Object correspondence data

▼▼▼

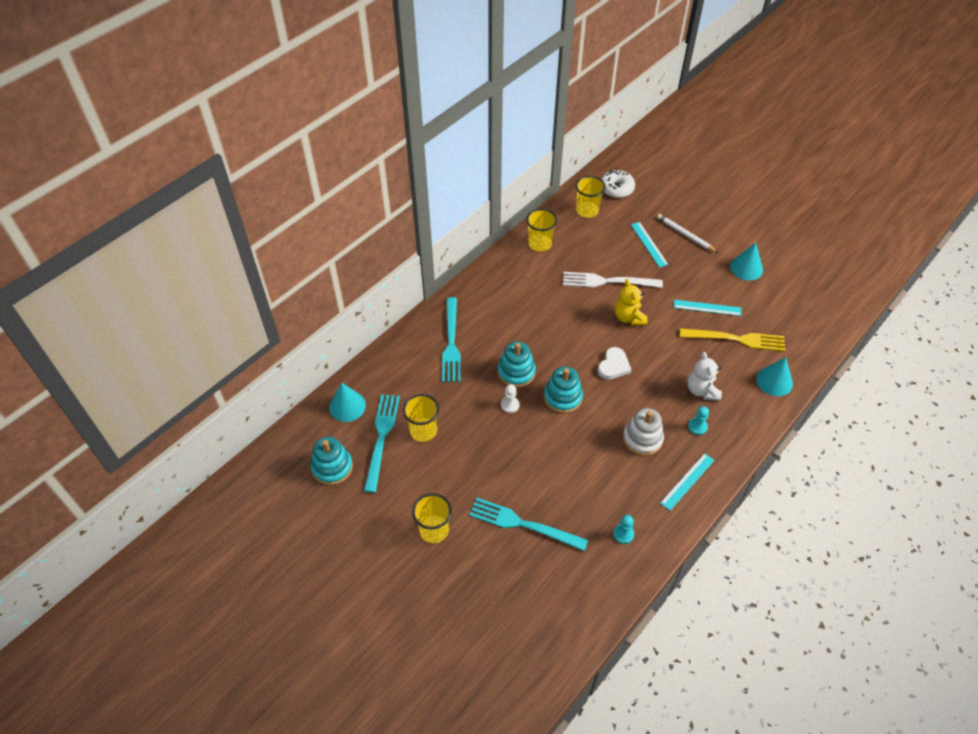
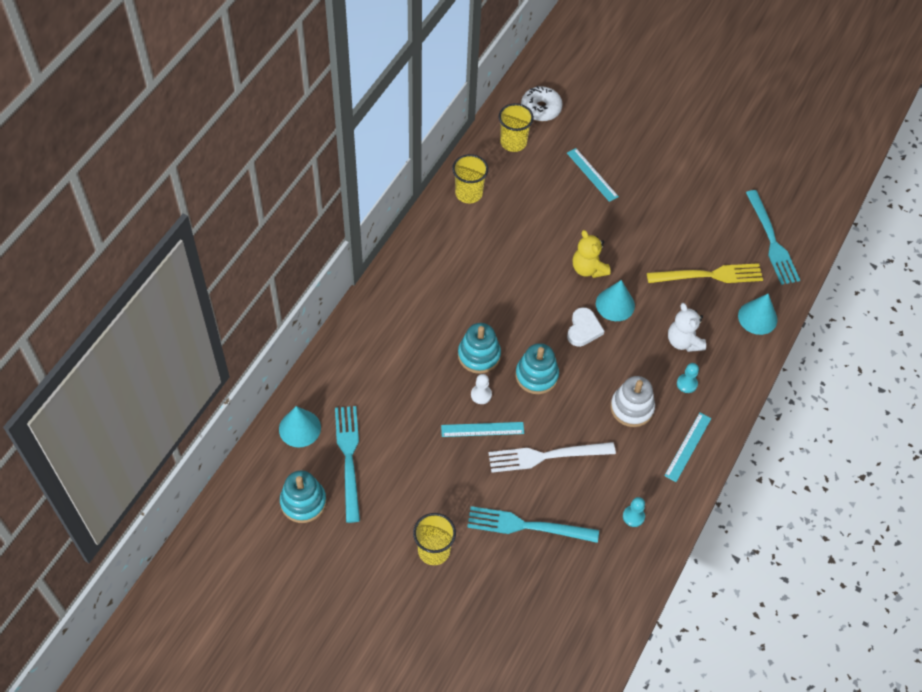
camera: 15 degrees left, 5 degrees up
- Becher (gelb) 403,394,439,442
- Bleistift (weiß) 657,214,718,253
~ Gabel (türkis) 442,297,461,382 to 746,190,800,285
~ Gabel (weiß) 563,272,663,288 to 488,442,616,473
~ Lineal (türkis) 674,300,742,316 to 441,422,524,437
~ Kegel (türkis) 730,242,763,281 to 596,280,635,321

▲▲▲

**What to produce:** Since the copy should hold text only, set down each record exactly and leave the pictures out.

**Task solution:**
camera: 15 degrees left, 5 degrees up
- Becher (gelb) 403,394,439,442
- Bleistift (weiß) 657,214,718,253
~ Gabel (türkis) 442,297,461,382 to 746,190,800,285
~ Gabel (weiß) 563,272,663,288 to 488,442,616,473
~ Lineal (türkis) 674,300,742,316 to 441,422,524,437
~ Kegel (türkis) 730,242,763,281 to 596,280,635,321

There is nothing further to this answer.